[Start of Attachment]

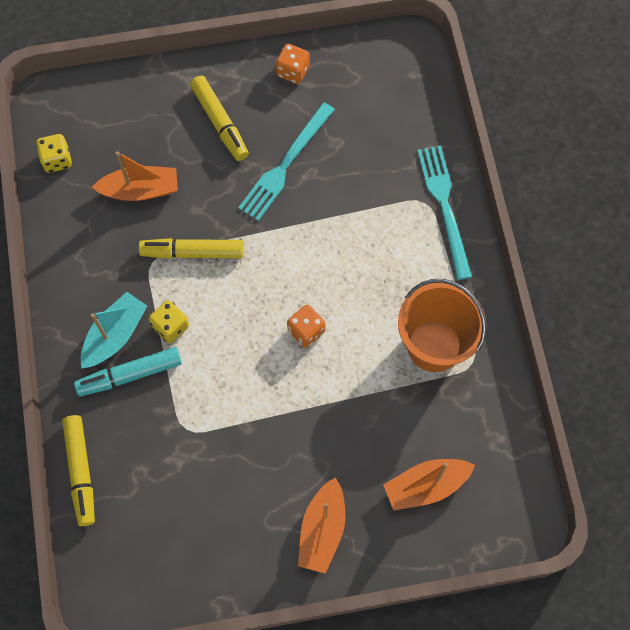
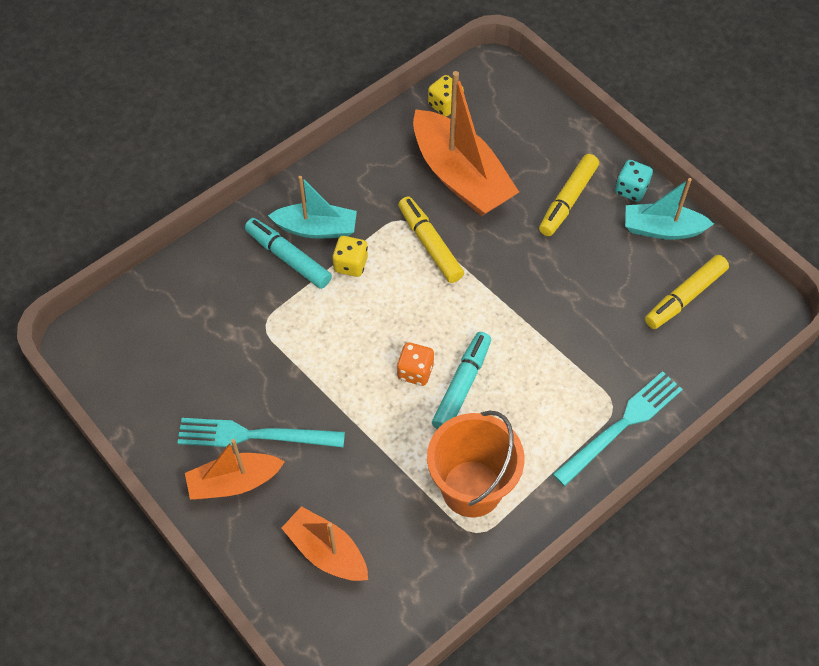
camera: 60 degrees right, 10 degrees down
yellow marker [62,415,95,526] -> yellow marker moved to [645,255,729,329]
orange boat [92,151,178,201] -> orange boat [413,71,519,216], size x1.67
turquoise fork [238,102,335,221] -> turquoise fork moved to [177,418,345,447]
orange dice [276,44,310,84] -> turquoise boat [625,178,714,240]
none -> turquoise marker [432,332,491,429]
none -> turquoise dice [615,160,653,202]

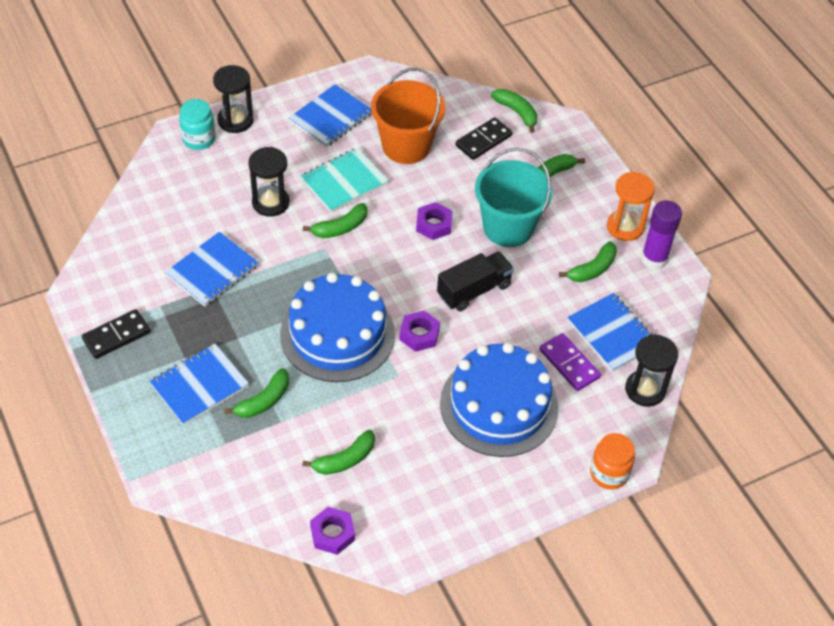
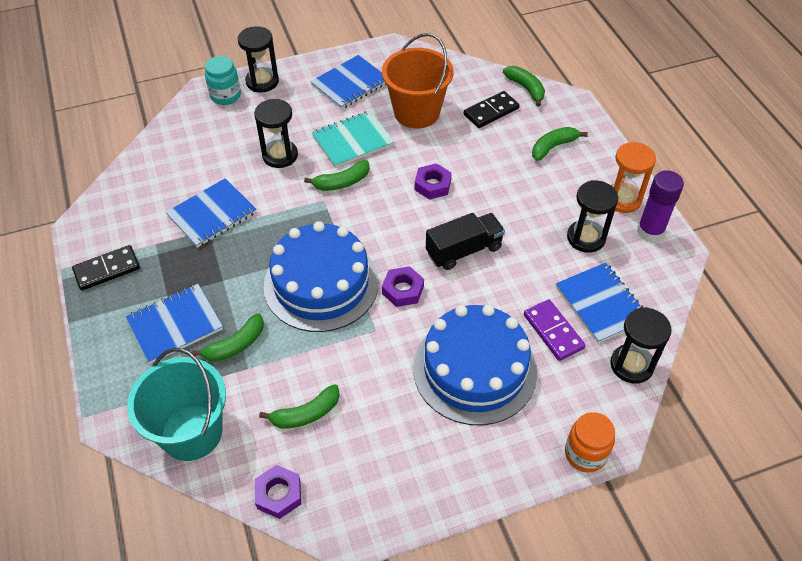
camera: 10 degrees right, 0 degrees up
turquoise bucket [475,148,553,247] -> turquoise bucket moved to [127,348,226,461]
green banana [559,241,617,282] -> black hourglass [567,180,618,253]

[End of Attachment]

Activity:
Give every entry again word for word; no images belong in the copy.

Your response:
camera: 60 degrees right, 10 degrees down
yellow marker [62,415,95,526] -> yellow marker moved to [645,255,729,329]
orange boat [92,151,178,201] -> orange boat [413,71,519,216], size x1.67
turquoise fork [238,102,335,221] -> turquoise fork moved to [177,418,345,447]
orange dice [276,44,310,84] -> turquoise boat [625,178,714,240]
none -> turquoise marker [432,332,491,429]
none -> turquoise dice [615,160,653,202]

camera: 10 degrees right, 0 degrees up
turquoise bucket [475,148,553,247] -> turquoise bucket moved to [127,348,226,461]
green banana [559,241,617,282] -> black hourglass [567,180,618,253]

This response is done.